*WHAT NEEDS TO BE DONE*
Return all of the entries exactly, but do not include the pictures.

TASK INPUT Start Marker

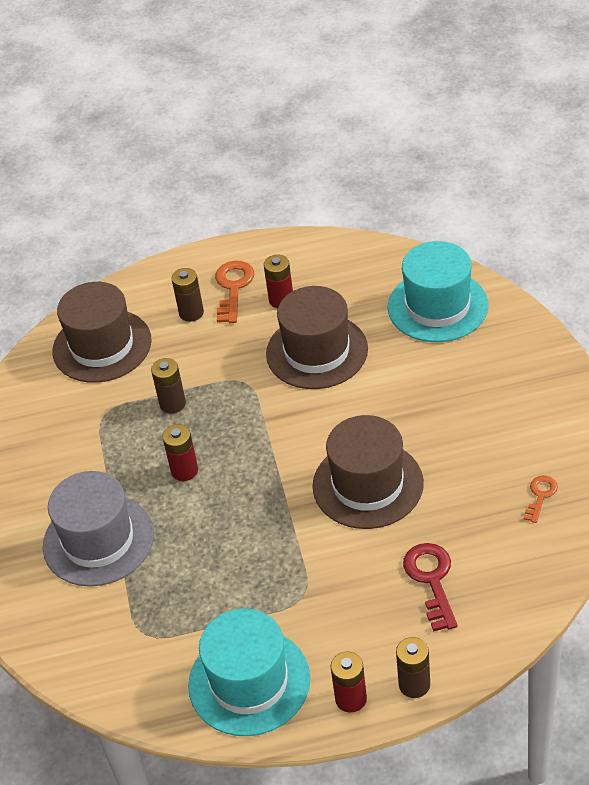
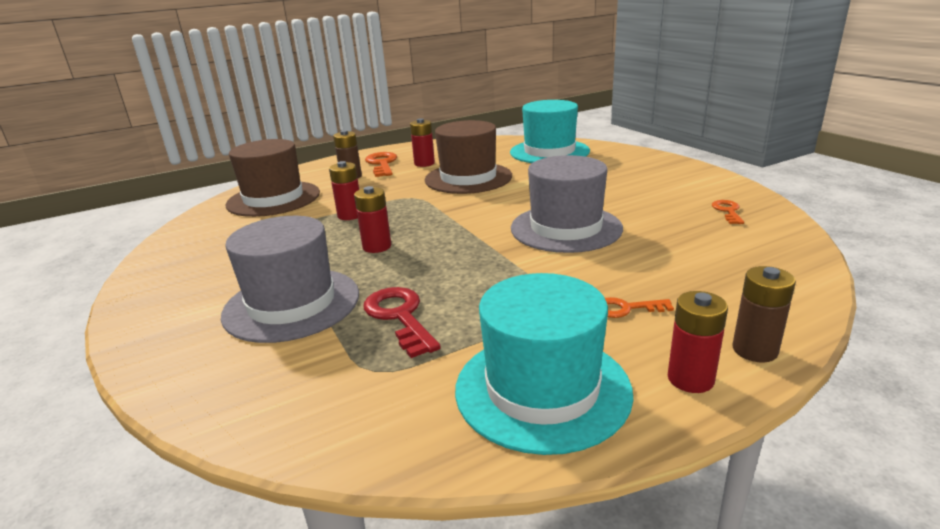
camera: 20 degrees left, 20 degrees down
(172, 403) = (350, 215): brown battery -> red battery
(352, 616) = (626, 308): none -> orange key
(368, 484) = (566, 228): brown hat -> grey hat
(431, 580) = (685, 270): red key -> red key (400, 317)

TASK INPUT End Marker

*TASK SOLUTION*
camera: 20 degrees left, 20 degrees down
(172, 403) = (350, 215): brown battery -> red battery
(352, 616) = (626, 308): none -> orange key
(368, 484) = (566, 228): brown hat -> grey hat
(431, 580) = (685, 270): red key -> red key (400, 317)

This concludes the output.